- _CHALLENGE_: Give every line of the rows below as a numbered list, skipping any blank lines. Leave the pictures out of your answer.

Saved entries

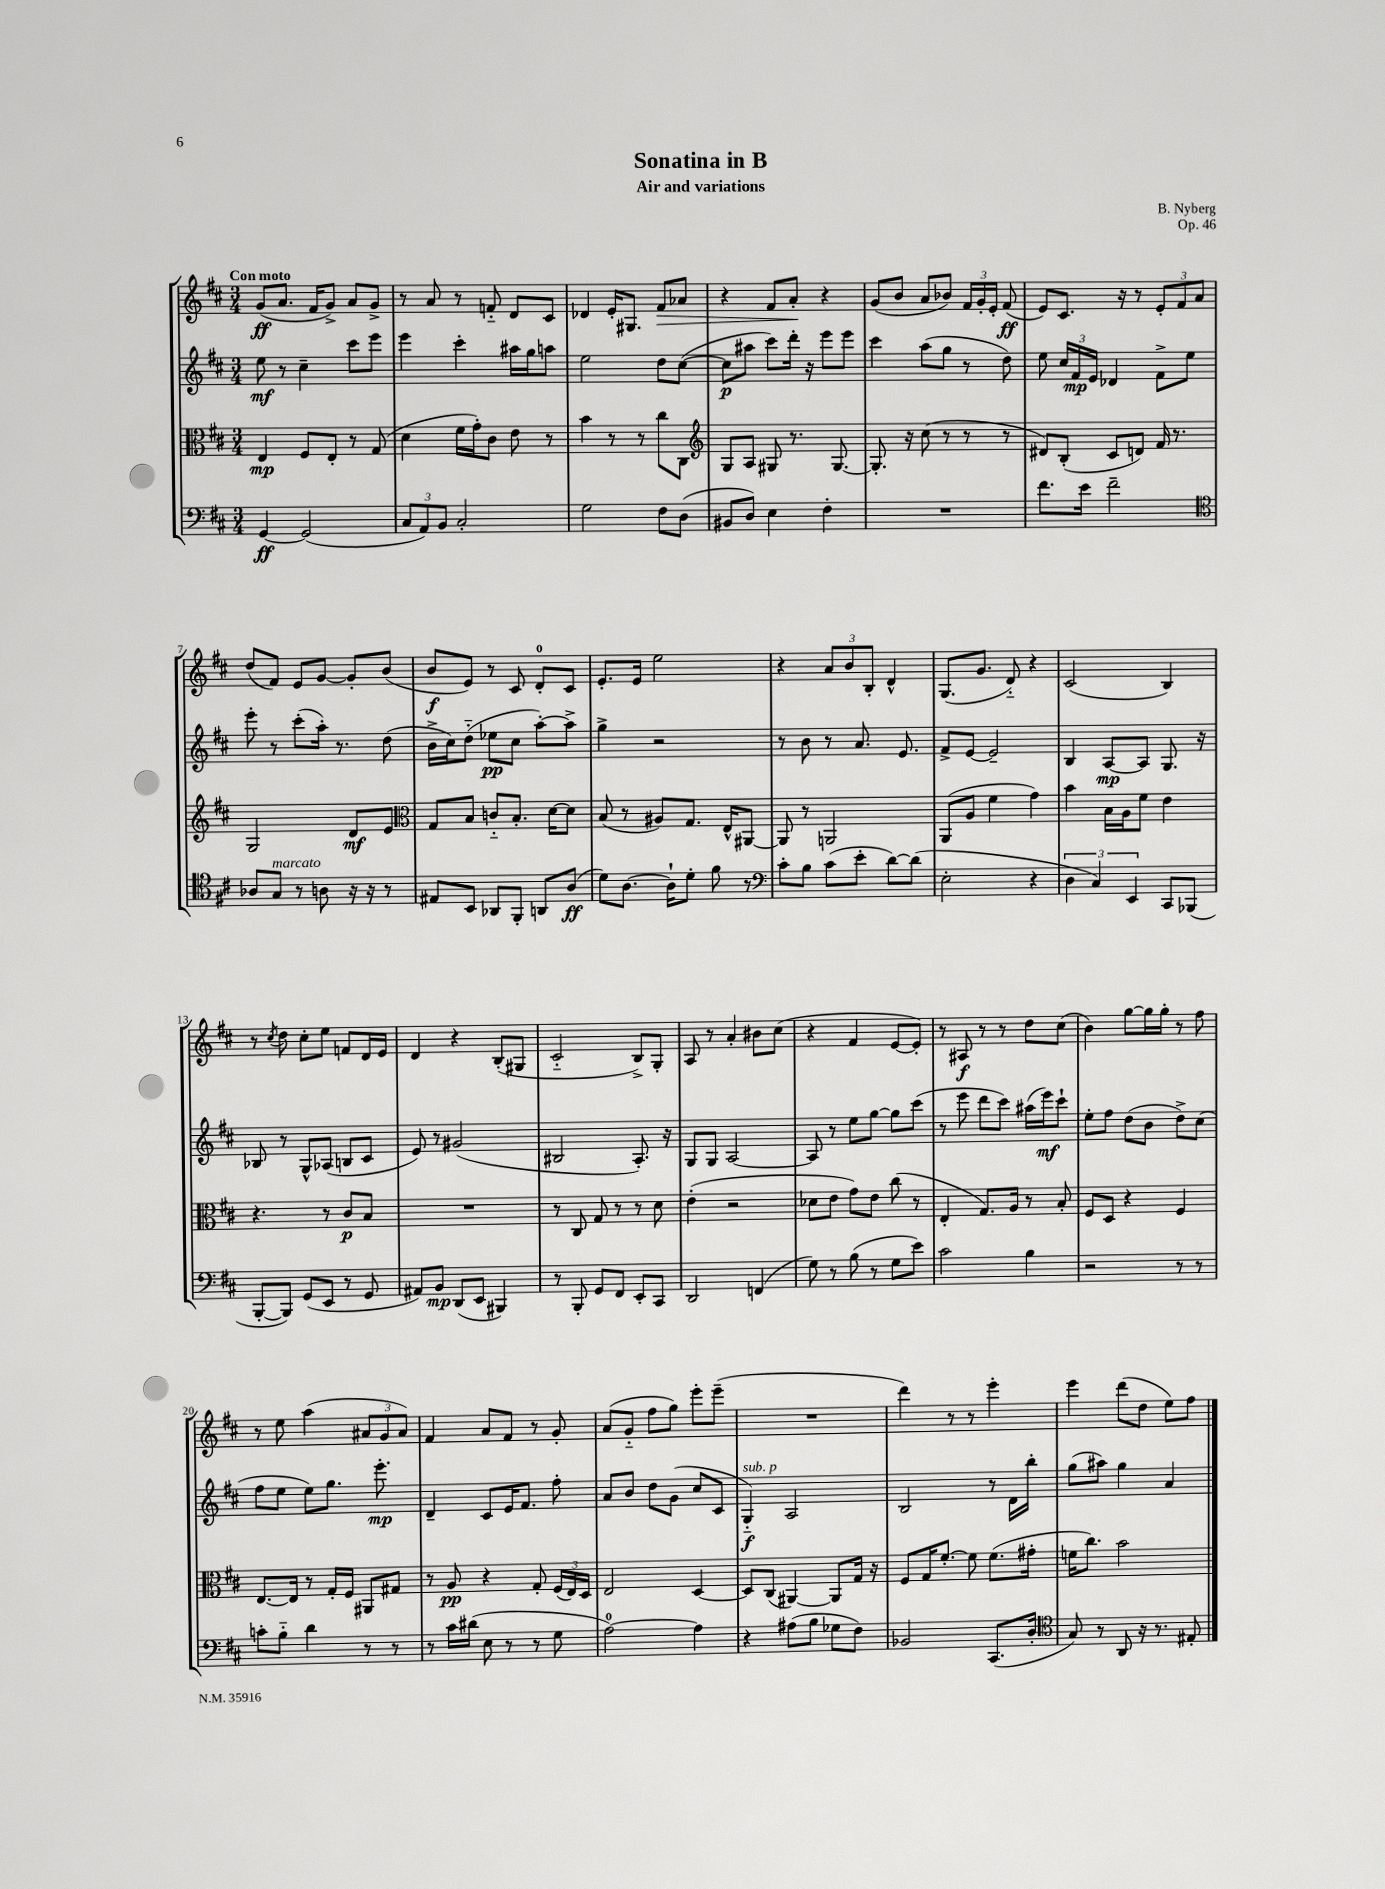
\header { title = "Sonatina in B" composer = "B. Nyberg" subtitle = "Air and variations" opus = "Op. 46" }
<<
\new StaffGroup <<
\new Staff = "s0" {
    \clef treble \key d \major \numericTimeSignature \time 3/4 \tempo "Con moto"
    \autoBeamOff g'8[\ff( a'8.] fis'16[ g'8]->) a'8[ g'8]-> |
    r8 a'8 r8 f'8-_ d'8[ cis'8] |
    des'4 e'16[-. gis8.] fis'8[\> aes'8] |
    r4 fis'8[ a'8]-.\! r4 |
    g'8[( b'8] a'8[ bes'8]) \tuplet 3/2 { fis'16[ g'16-. e'16]-. } fis'8\ff( |
    e'8[) cis'8.] r16 r8 \tuplet 3/2 { e'8[-. fis'8 a'8] } |
    d''8[( fis'8]) e'8[ g'8]~ g'8[-. b'8]( |
    b'8[\f e'8]) r8 cis'8 d'8[-0-. cis'8] |
    e'8.[-. e'16] e''2 |
    r4 \tuplet 3/2 { a'8[ b'8 b8]-. } d'4-^ |
    g8.[( g'8.] d'8-_) r4 |
    cis'2( b4) |
    r8 \acciaccatura { cis''8 } d''8 cis''8[-. e''8] f'8[ d'16 e'16] |
    d'4 r4 b8[-.( gis8] |
    cis'2-_ b8[->) g8]-. |
    a8 r8 a'4-. bis'8[ cis''8]( |
    r4 fis'4 e'8[~ e'8]-.) |
    r8 ais8\f r8 r8 d''8[ cis''8]( |
    b'4) g''8[~ g''16 g''16]-. r8 fis''8 |
    r8 e''8 a''4( \tuplet 3/2 { ais'8[ g'8 ais'8]) } |
    fis'4 a'8[ fis'8] r8 g'8-. |
    a'8[( g'8]-_ fis''8[ g''8]) e'''8[-. e'''8]--( |
    R2. |
    d'''4) r8 r8 e'''4-. |
    e'''4 d'''8[( d''8] e''8[) fis''8] \bar "|." |
}
\new Staff = "s1" {
    \clef treble \key d \major \numericTimeSignature \time 3/4
    \autoBeamOff e''8\mf r8 cis''4-- cis'''8[ e'''8] |
    e'''4 cis'''4-. ais''16[ g''16 a''8] |
    e''2 d''8[ cis''8]~( |
    cis''8[\p ais''8] cis'''8[) d'''16]-. r16 e'''8[ e'''8] |
    cis'''4 a''8[( g''8] r8 d''8) |
    e''8 \tuplet 3/2 { cis''16[ fis'16\mp e'16] } des'4 fis'8[-> e''8] |
    e'''8-. r8 cis'''8[-.( a''16]-.) r8. d''8( |
    b'16[-> cis''16) d''8]-_( ees''8[\pp cis''8] a''8[~-.) a''8]-> |
    g''4-> r2 |
    r8 b'8 r8 a'8. e'8. |
    fis'8[-> e'8]~ e'2-- |
    b4 a8[~\mp a8] g8. r16 |
    bes8 r8 g8[-^ aes8]( b8[ cis'8] |
    e'8) r8 gis'2( |
    bis2 a8.-.) r16 |
    g8[ g8] a2~ |
    a8 r8 e''8[ g''8]~ g''8[ cis'''8]( |
    r8 e'''8 d'''8[ cis'''8]) ais''16[( e'''16\mf) cis'''8]-! |
    e''8[-. fis''8] d''8[( b'8] d''8[->) cis''8]( |
    fis''8[ e''8] e''8[) g''8.] e'''8.-.\mp |
    d'4-- cis'8[ e'16 fis'8.] fis''8-. |
    a'8[ b'8] d''8[ g'8]( cis''8[ cis'8] |
    g4-_\f^\markup { \italic "sub. p" }) a2 |
    b2 r8 d'16[ b''16]-. |
    g''8[( ais''8]) g''4 a'4 \bar "|." |
}
\new Staff = "s2" {
    \clef alto \key d \major \numericTimeSignature \time 3/4
    \autoBeamOff e4\mp fis8[ e8]-. r8 g8( |
    d'4 fis'16[ g'16-.) cis'8] e'8 r8 |
    b'4 r8 r8 cis''8[ cis8] |
    \clef treble g8[ a8] gis8 r8. gis8.~ |
    gis8.-. r16 cis''8( r8 r8 r8 |
    dis'8[) b8]-.( cis'8[ d'8]) fis'16 r8. |
    g2 d'8[\mf e'8] |
    \clef alto g8[ b8] c'8[-_ b8.]-. d'16[~ d'8] |
    b8( r8 ais8[) g8.] e16[-^ ais,8]~ |
    ais,8 r8 a,2 |
    a,8[( a8] fis'4 g'4) |
    b'4 b16[ a16 fis'8] e'4 |
    r4. r8 cis'8[\p b8] |
    R2. |
    r8 cis8 g8 r8 r8 d'8 |
    e'4-.( r2 |
    des'8[ e'8] g'8[) e'8] cis''8( r8 |
    e4-. g8.[) a16] r8 b8-. |
    fis8[ d8] r4 fis4 |
    e8.[~ e16] r8 g16[-. fis16] ais,8[ gis8] |
    r8 a8\pp r4 g8-. \tuplet 3/2 { fis16[( e16) d16] } |
    e2 d4~ |
    d8[ cis8]( ais,4~) ais,8[ g16] r16 |
    fis8[ g16 fis'8.]~-. fis'8 fis'8.[( gis'16]-. |
    f'16[ cis''8.]) b'2 \bar "|." |
}
\new Staff = "s3" {
    \clef bass \key d \major \numericTimeSignature \time 3/4
    \autoBeamOff g,4~\ff g,2( |
    \tuplet 3/2 { cis8[ a,8) b,8] } cis2-. |
    g2 fis8[ d8]( |
    bis,8[ d8]) e4 fis4-. |
    R2. |
    fis'8.[ e'16] fis'2-- |
    \clef tenor aes8[ g8]^\markup { \italic "marcato" } r8 a8 r16 r16 r8 |
    eis8[ b,8] aes,8[ fis,8]-. a,8[ a8]\ff( |
    d'8[) a8.]~ a16[-! d'8]-. fis'8 r8 |
    \clef bass cis'8[-. b8] cis'8[( e'8]-. d'8[~) d'8]( |
    e2-. r4 |
    \tuplet 3/2 { d4 cis4) e,4 } cis,8[ bes,,8]( |
    b,,8[~-. b,,8]) g,8[( e,8] r8 g,8 |
    ais,8[) b,8]\mp d,8[( e,8] bis,,4) |
    r8 b,,8-. g,8[ fis,8] e,8[-. cis,8] |
    d,2 f,4( |
    g8) r8 b8( r8 g8[ e'8]) |
    cis'2 b4 |
    r2 r8 r8 |
    c'8[-. b8]-_ d'4 r8 r8 |
    r8 cis'16[ dis'16]( e8 r8 r8 g8 |
    a2-0~) a4 |
    r4 ais8[( b8] ges8[ fis8]) |
    bes,2 cis,8.[( d16]-. |
    \clef tenor g8) r8 a,8 r16 r8. eis8-. \bar "|." |
}
>>
>>
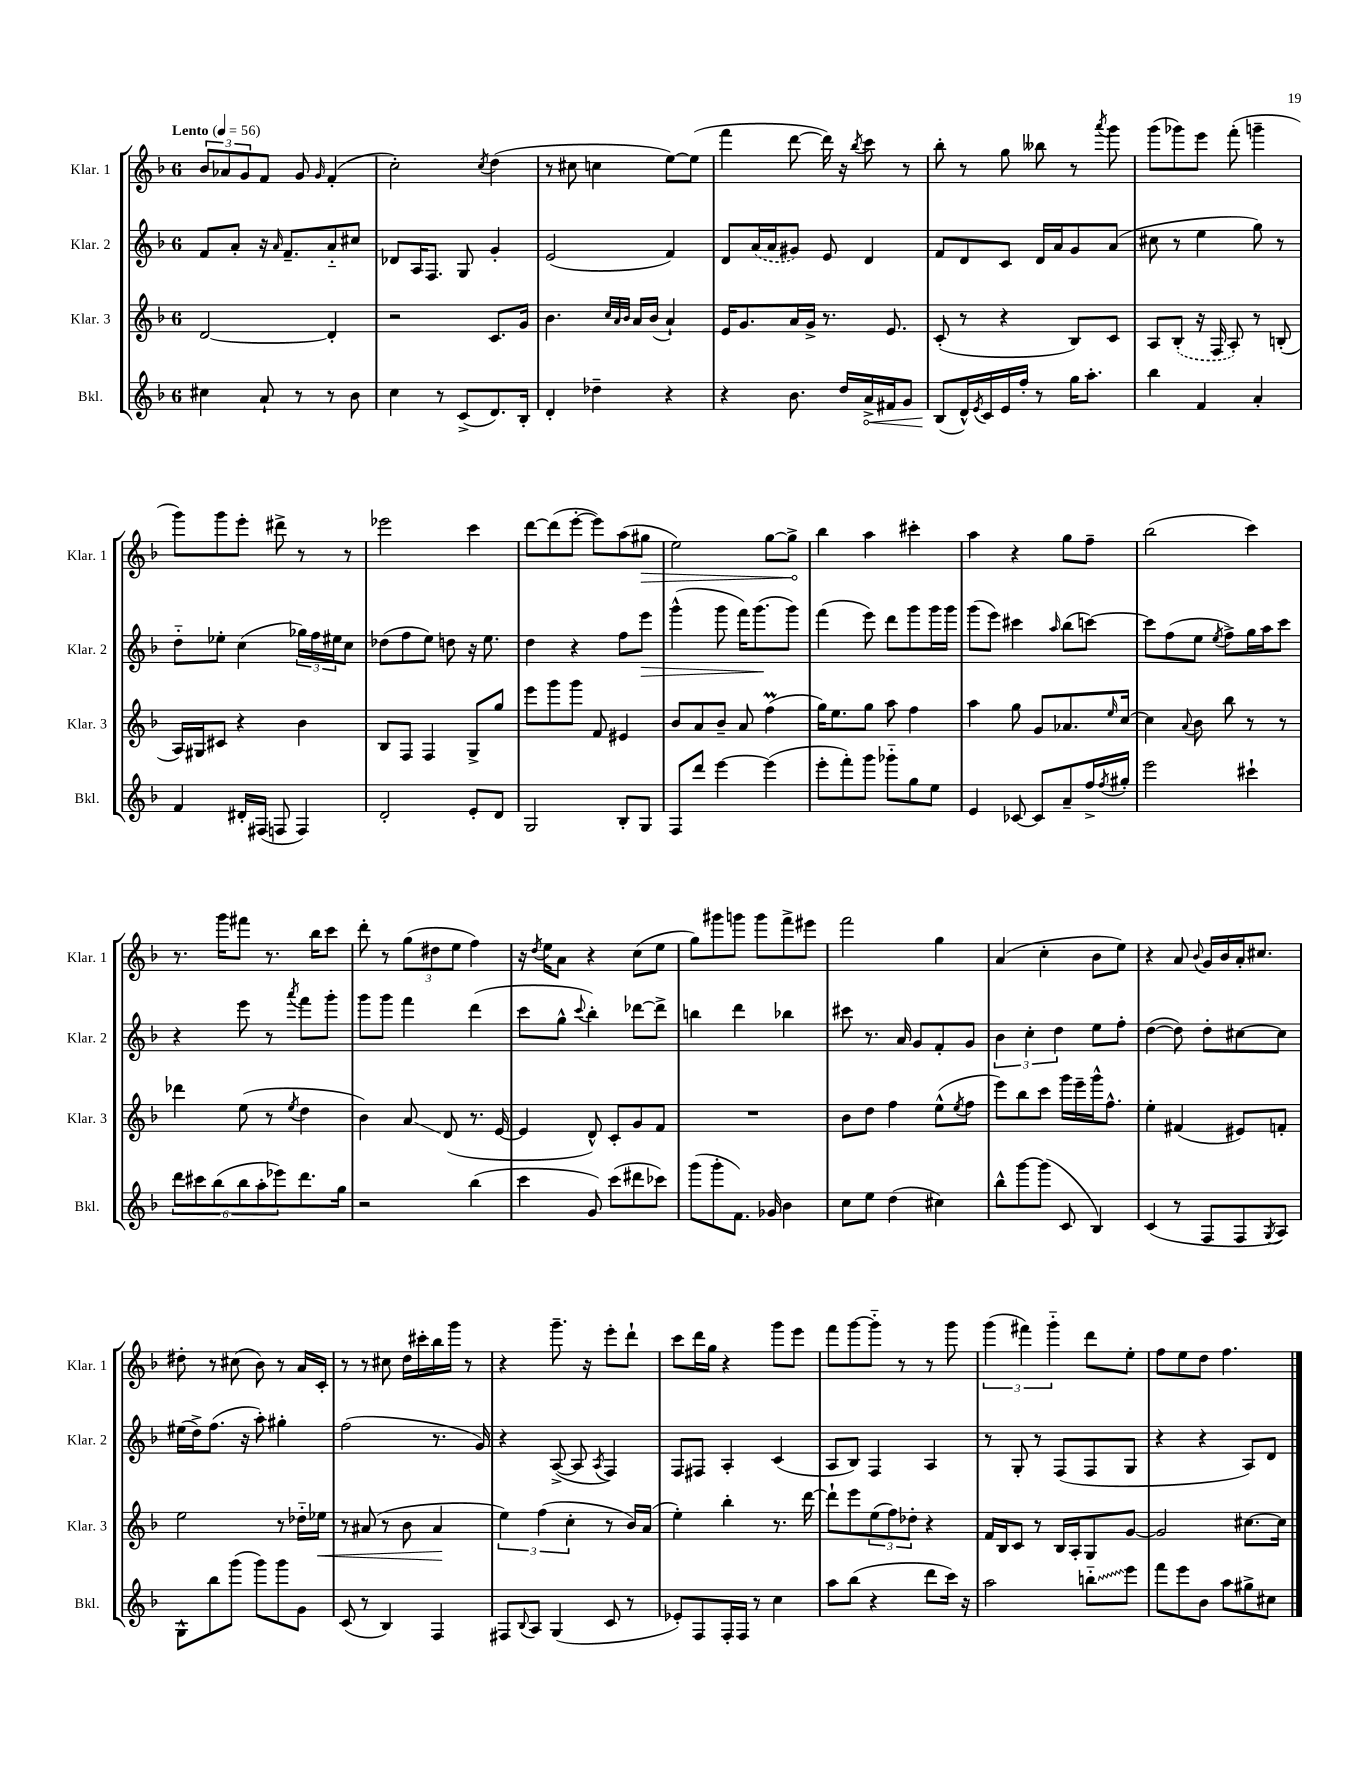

- _ANSWER TO THE PROBLEM_:
1. \header { title = "Sonatina in B" composer = "B. Nyberg" subtitle = "Air and variations" opus = "Op. 46" }
2. <<
3. \new StaffGroup <<
4. \new Staff = "s0" {
5.     \clef treble \key d \major \numericTimeSignature \time 3/4 \tempo "Con moto"
6.     \autoBeamOff g'8[\ff( a'8.] fis'16[ g'8]->) a'8[ g'8]-> |
7.     r8 a'8 r8 f'8-_ d'8[ cis'8] |
8.     des'4 e'16[-. gis8.] fis'8[\> aes'8] |
9.     r4 fis'8[ a'8]-.\! r4 |
10.     g'8[( b'8] a'8[ bes'8]) \tuplet 3/2 { fis'16[ g'16-. e'16]-. } fis'8\ff( |
11.     e'8[) cis'8.] r16 r8 \tuplet 3/2 { e'8[-. fis'8 a'8] } |
12.     d''8[( fis'8]) e'8[ g'8]~ g'8[-. b'8]( |
13.     b'8[\f e'8]) r8 cis'8 d'8[-0-. cis'8] |
14.     e'8.[-. e'16] e''2 |
15.     r4 \tuplet 3/2 { a'8[ b'8 b8]-. } d'4-^ |
16.     g8.[( g'8.] d'8-_) r4 |
17.     cis'2( b4) |
18.     r8 \acciaccatura { cis''8 } d''8 cis''8[-. e''8] f'8[ d'16 e'16] |
19.     d'4 r4 b8[-.( gis8] |
20.     cis'2-_ b8[->) g8]-. |
21.     a8 r8 a'4-. bis'8[ cis''8]( |
22.     r4 fis'4 e'8[~ e'8]-.) |
23.     r8 ais8\f r8 r8 d''8[ cis''8]( |
24.     b'4) g''8[~ g''16 g''16]-. r8 fis''8 |
25.     r8 e''8 a''4( \tuplet 3/2 { ais'8[ g'8 ais'8]) } |
26.     fis'4 a'8[ fis'8] r8 g'8-. |
27.     a'8[( g'8]-_ fis''8[ g''8]) e'''8[-. e'''8]--( |
28.     R2. |
29.     d'''4) r8 r8 e'''4-. |
30.     e'''4 d'''8[( d''8] e''8[) fis''8] \bar "|." |
31. }
32. \new Staff = "s1" {
33.     \clef treble \key d \major \numericTimeSignature \time 3/4
34.     \autoBeamOff e''8\mf r8 cis''4-- cis'''8[ e'''8] |
35.     e'''4 cis'''4-. ais''16[ g''16 a''8] |
36.     e''2 d''8[ cis''8]~( |
37.     cis''8[\p ais''8] cis'''8[) d'''16]-. r16 e'''8[ e'''8] |
38.     cis'''4 a''8[( g''8] r8 d''8) |
39.     e''8 \tuplet 3/2 { cis''16[ fis'16\mp e'16] } des'4 fis'8[-> e''8] |
40.     e'''8-. r8 cis'''8[-.( a''16]-.) r8. d''8( |
41.     b'16[-> cis''16) d''8]-_( ees''8[\pp cis''8] a''8[~-.) a''8]-> |
42.     g''4-> r2 |
43.     r8 b'8 r8 a'8. e'8. |
44.     fis'8[-> e'8]~ e'2-- |
45.     b4 a8[~\mp a8] g8. r16 |
46.     bes8 r8 g8[-^ aes8]( b8[ cis'8] |
47.     e'8) r8 gis'2( |
48.     bis2 a8.-.) r16 |
49.     g8[ g8] a2~ |
50.     a8 r8 e''8[ g''8]~ g''8[ cis'''8]( |
51.     r8 e'''8 d'''8[ cis'''8]) ais''16[( e'''16\mf) cis'''8]-! |
52.     e''8[-. fis''8] d''8[( b'8] d''8[->) cis''8]( |
53.     fis''8[ e''8] e''8[) g''8.] e'''8.-.\mp |
54.     d'4-- cis'8[ e'16 fis'8.] fis''8-. |
55.     a'8[ b'8] d''8[ g'8]( cis''8[ cis'8] |
56.     g4-_\f^\markup { \italic "sub. p" }) a2 |
57.     b2 r8 d'16[ b''16]-. |
58.     g''8[( ais''8]) g''4 a'4 \bar "|." |
59. }
60. \new Staff = "s2" {
61.     \clef alto \key d \major \numericTimeSignature \time 3/4
62.     \autoBeamOff e4\mp fis8[ e8]-. r8 g8( |
63.     d'4 fis'16[ g'16-.) cis'8] e'8 r8 |
64.     b'4 r8 r8 cis''8[ cis8] |
65.     \clef treble g8[ a8] gis8 r8. gis8.~ |
66.     gis8.-. r16 cis''8( r8 r8 r8 |
67.     dis'8[) b8]-.( cis'8[ d'8]) fis'16 r8. |
68.     g2 d'8[\mf e'8] |
69.     \clef alto g8[ b8] c'8[-_ b8.]-. d'16[~ d'8] |
70.     b8( r8 ais8[) g8.] e16[-^ ais,8]~ |
71.     ais,8 r8 a,2 |
72.     a,8[( a8] fis'4 g'4) |
73.     b'4 b16[ a16 fis'8] e'4 |
74.     r4. r8 cis'8[\p b8] |
75.     R2. |
76.     r8 cis8 g8 r8 r8 d'8 |
77.     e'4-.( r2 |
78.     des'8[ e'8] g'8[) e'8] cis''8( r8 |
79.     e4-. g8.[) a16] r8 b8-. |
80.     fis8[ d8] r4 fis4 |
81.     e8.[~ e16] r8 g16[-. fis16] ais,8[ gis8] |
82.     r8 a8\pp r4 g8-. \tuplet 3/2 { fis16[( e16) d16] } |
83.     e2 d4~ |
84.     d8[ cis8]( ais,4~) ais,8[ g16] r16 |
85.     fis8[ g16 fis'8.]~-. fis'8 fis'8.[( gis'16]-. |
86.     f'16[ cis''8.]) b'2 \bar "|." |
87. }
88. \new Staff = "s3" {
89.     \clef bass \key d \major \numericTimeSignature \time 3/4
90.     \autoBeamOff g,4~\ff g,2( |
91.     \tuplet 3/2 { cis8[ a,8) b,8] } cis2-. |
92.     g2 fis8[ d8]( |
93.     bis,8[ d8]) e4 fis4-. |
94.     R2. |
95.     fis'8.[ e'16] fis'2-- |
96.     \clef tenor aes8[ g8]^\markup { \italic "marcato" } r8 a8 r16 r16 r8 |
97.     eis8[ b,8] aes,8[ fis,8]-. a,8[ a8]\ff( |
98.     d'8[) a8.]~ a16[-! d'8]-. fis'8 r8 |
99.     \clef bass cis'8[-. b8] cis'8[( e'8]-. d'8[~) d'8]( |
100.     e2-. r4 |
101.     \tuplet 3/2 { d4 cis4) e,4 } cis,8[ bes,,8]( |
102.     b,,8[~-. b,,8]) g,8[( e,8] r8 g,8 |
103.     ais,8[) b,8]\mp d,8[( e,8] bis,,4) |
104.     r8 b,,8-. g,8[ fis,8] e,8[-. cis,8] |
105.     d,2 f,4( |
106.     g8) r8 b8( r8 g8[ e'8]) |
107.     cis'2 b4 |
108.     r2 r8 r8 |
109.     c'8[-. b8]-_ d'4 r8 r8 |
110.     r8 cis'16[ dis'16]( e8 r8 r8 g8 |
111.     a2-0~) a4 |
112.     r4 ais8[( b8] ges8[ fis8]) |
113.     bes,2 cis,8.[( d16]-. |
114.     \clef tenor g8) r8 a,8 r16 r8. eis8-. \bar "|." |
115. }
116. >>
117. >>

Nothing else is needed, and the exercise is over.